TO DO: Please write out the listing again, keeping every character the same.

**********

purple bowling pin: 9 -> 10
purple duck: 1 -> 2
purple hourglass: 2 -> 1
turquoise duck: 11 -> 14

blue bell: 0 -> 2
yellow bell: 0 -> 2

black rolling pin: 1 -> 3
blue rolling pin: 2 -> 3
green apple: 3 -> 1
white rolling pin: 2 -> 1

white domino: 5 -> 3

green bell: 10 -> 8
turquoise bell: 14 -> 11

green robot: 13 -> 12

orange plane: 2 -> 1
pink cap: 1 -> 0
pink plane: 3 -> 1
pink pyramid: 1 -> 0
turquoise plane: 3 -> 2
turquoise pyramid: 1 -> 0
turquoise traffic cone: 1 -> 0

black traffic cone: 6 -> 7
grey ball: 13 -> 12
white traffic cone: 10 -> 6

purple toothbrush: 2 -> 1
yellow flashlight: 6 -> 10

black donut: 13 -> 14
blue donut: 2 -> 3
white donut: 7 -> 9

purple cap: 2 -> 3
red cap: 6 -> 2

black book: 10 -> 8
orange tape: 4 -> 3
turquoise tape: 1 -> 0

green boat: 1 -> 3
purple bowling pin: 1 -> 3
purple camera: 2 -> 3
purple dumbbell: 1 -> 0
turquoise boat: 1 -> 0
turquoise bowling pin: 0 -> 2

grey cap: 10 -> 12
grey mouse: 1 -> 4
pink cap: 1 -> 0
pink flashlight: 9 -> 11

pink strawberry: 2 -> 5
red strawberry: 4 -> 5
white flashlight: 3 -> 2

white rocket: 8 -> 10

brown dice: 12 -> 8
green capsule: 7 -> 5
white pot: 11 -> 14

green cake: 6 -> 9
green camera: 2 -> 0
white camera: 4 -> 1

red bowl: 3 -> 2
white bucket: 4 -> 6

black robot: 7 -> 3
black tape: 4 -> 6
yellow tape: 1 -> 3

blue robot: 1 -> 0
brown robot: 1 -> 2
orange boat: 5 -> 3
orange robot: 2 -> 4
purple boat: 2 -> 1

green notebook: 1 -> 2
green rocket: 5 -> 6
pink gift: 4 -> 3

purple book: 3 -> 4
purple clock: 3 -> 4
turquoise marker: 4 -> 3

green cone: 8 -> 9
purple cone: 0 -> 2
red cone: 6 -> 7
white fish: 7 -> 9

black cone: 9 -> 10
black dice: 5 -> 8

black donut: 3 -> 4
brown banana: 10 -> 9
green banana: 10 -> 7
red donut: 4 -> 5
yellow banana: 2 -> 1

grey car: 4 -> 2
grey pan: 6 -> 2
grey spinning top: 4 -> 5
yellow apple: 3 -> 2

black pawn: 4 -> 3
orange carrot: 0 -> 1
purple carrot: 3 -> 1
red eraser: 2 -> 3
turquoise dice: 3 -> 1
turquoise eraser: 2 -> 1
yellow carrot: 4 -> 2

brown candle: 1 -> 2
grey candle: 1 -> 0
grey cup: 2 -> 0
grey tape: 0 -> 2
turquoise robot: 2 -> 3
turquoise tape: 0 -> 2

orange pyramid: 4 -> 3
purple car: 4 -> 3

**********

EXERCISE RESPONSE:
purple bowling pin: 9 -> 10
purple duck: 1 -> 2
purple hourglass: 2 -> 1
turquoise duck: 11 -> 14

blue bell: 0 -> 2
yellow bell: 0 -> 2

black rolling pin: 1 -> 3
blue rolling pin: 2 -> 3
green apple: 3 -> 1
white rolling pin: 2 -> 1

white domino: 5 -> 3

green bell: 10 -> 8
turquoise bell: 14 -> 11

green robot: 13 -> 12

orange plane: 2 -> 1
pink cap: 1 -> 0
pink plane: 3 -> 1
pink pyramid: 1 -> 0
turquoise plane: 3 -> 2
turquoise pyramid: 1 -> 0
turquoise traffic cone: 1 -> 0

black traffic cone: 6 -> 7
grey ball: 13 -> 12
white traffic cone: 10 -> 6

purple toothbrush: 2 -> 1
yellow flashlight: 6 -> 10

black donut: 13 -> 14
blue donut: 2 -> 3
white donut: 7 -> 9

purple cap: 2 -> 3
red cap: 6 -> 2

black book: 10 -> 8
orange tape: 4 -> 3
turquoise tape: 1 -> 0

green boat: 1 -> 3
purple bowling pin: 1 -> 3
purple camera: 2 -> 3
purple dumbbell: 1 -> 0
turquoise boat: 1 -> 0
turquoise bowling pin: 0 -> 2

grey cap: 10 -> 12
grey mouse: 1 -> 4
pink cap: 1 -> 0
pink flashlight: 9 -> 11

pink strawberry: 2 -> 5
red strawberry: 4 -> 5
white flashlight: 3 -> 2

white rocket: 8 -> 10

brown dice: 12 -> 8
green capsule: 7 -> 5
white pot: 11 -> 14

green cake: 6 -> 9
green camera: 2 -> 0
white camera: 4 -> 1

red bowl: 3 -> 2
white bucket: 4 -> 6

black robot: 7 -> 3
black tape: 4 -> 6
yellow tape: 1 -> 3

blue robot: 1 -> 0
brown robot: 1 -> 2
orange boat: 5 -> 3
orange robot: 2 -> 4
purple boat: 2 -> 1

green notebook: 1 -> 2
green rocket: 5 -> 6
pink gift: 4 -> 3

purple book: 3 -> 4
purple clock: 3 -> 4
turquoise marker: 4 -> 3

green cone: 8 -> 9
purple cone: 0 -> 2
red cone: 6 -> 7
white fish: 7 -> 9

black cone: 9 -> 10
black dice: 5 -> 8

black donut: 3 -> 4
brown banana: 10 -> 9
green banana: 10 -> 7
red donut: 4 -> 5
yellow banana: 2 -> 1

grey car: 4 -> 2
grey pan: 6 -> 2
grey spinning top: 4 -> 5
yellow apple: 3 -> 2

black pawn: 4 -> 3
orange carrot: 0 -> 1
purple carrot: 3 -> 1
red eraser: 2 -> 3
turquoise dice: 3 -> 1
turquoise eraser: 2 -> 1
yellow carrot: 4 -> 2

brown candle: 1 -> 2
grey candle: 1 -> 0
grey cup: 2 -> 0
grey tape: 0 -> 2
turquoise robot: 2 -> 3
turquoise tape: 0 -> 2

orange pyramid: 4 -> 3
purple car: 4 -> 3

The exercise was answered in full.